##### SUPPLIED MATERIAL

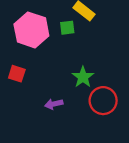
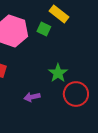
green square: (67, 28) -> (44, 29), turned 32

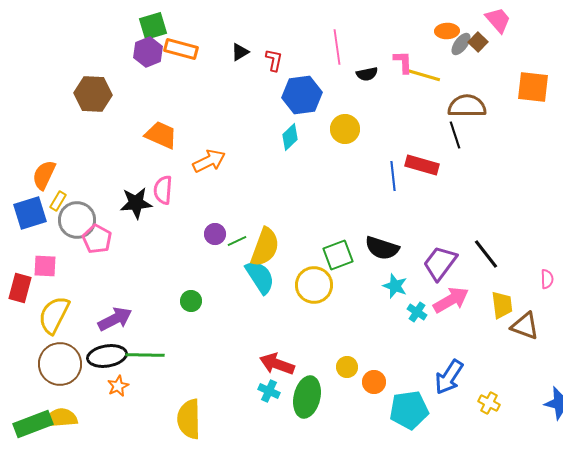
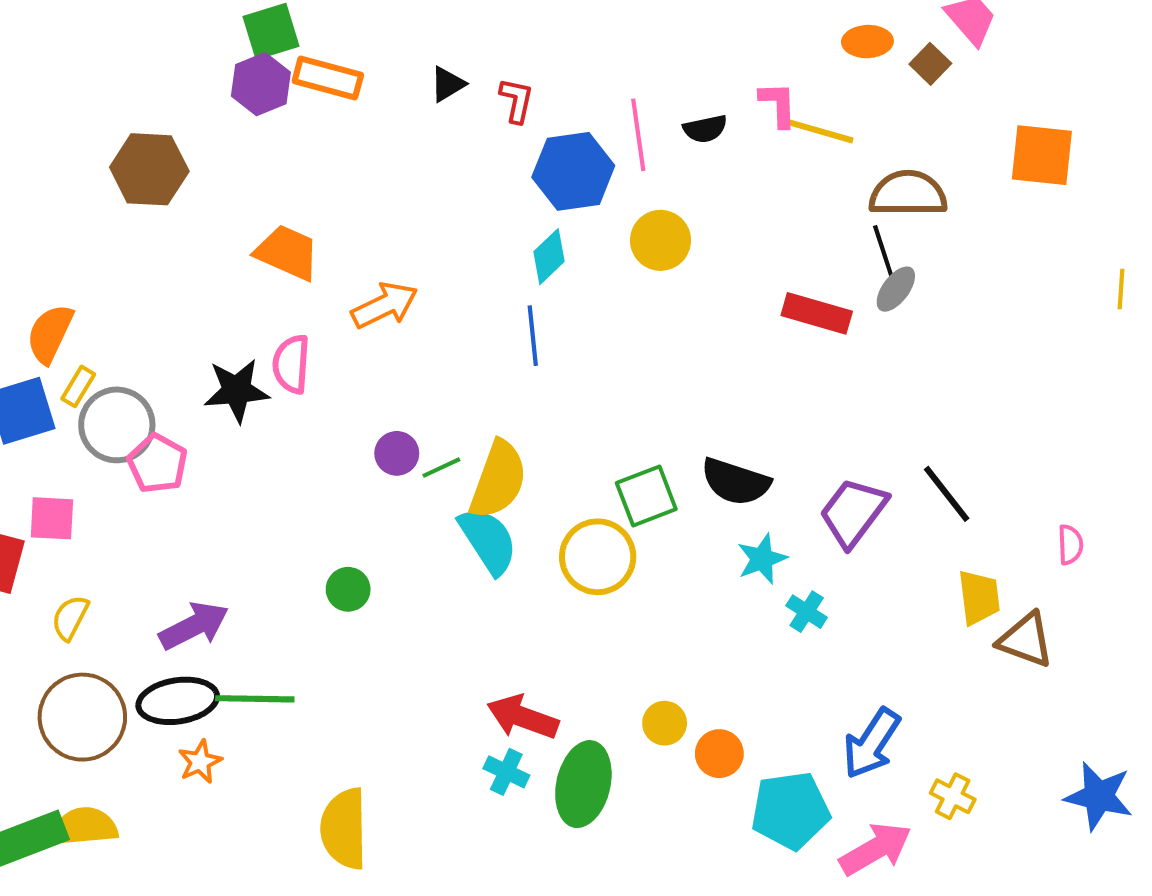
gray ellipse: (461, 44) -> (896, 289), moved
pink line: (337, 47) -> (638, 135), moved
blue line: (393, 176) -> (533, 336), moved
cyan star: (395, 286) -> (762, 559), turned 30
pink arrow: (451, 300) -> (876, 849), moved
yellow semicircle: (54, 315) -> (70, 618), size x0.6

##########
##### SUPPLIED MATERIAL

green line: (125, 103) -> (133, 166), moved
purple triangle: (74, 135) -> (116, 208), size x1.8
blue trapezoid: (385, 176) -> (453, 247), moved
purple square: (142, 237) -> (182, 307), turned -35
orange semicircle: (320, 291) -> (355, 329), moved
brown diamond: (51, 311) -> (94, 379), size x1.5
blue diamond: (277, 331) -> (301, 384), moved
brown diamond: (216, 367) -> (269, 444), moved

##########
##### SUPPLIED MATERIAL

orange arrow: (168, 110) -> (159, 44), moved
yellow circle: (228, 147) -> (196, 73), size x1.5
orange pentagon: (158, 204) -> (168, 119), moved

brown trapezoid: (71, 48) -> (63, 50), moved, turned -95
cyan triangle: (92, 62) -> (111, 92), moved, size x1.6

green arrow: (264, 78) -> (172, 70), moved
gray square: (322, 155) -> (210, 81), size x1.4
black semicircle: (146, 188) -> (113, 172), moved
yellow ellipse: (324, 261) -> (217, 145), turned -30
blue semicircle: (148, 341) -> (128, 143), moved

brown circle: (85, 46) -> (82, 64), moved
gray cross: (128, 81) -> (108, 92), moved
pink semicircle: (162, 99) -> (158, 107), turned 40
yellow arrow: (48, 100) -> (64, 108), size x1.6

##########

■ EXERCISE DIRECTIONS ■
Copy the lines of the data above exactly as written, beginning with the line containing "blue trapezoid: (385, 176)" and ending with the line containing "brown diamond: (216, 367)", and leave out all other lines.

■ COMPLETED EXERCISE ■
blue trapezoid: (385, 176) -> (453, 247), moved
purple square: (142, 237) -> (182, 307), turned -35
orange semicircle: (320, 291) -> (355, 329), moved
brown diamond: (51, 311) -> (94, 379), size x1.5
blue diamond: (277, 331) -> (301, 384), moved
brown diamond: (216, 367) -> (269, 444), moved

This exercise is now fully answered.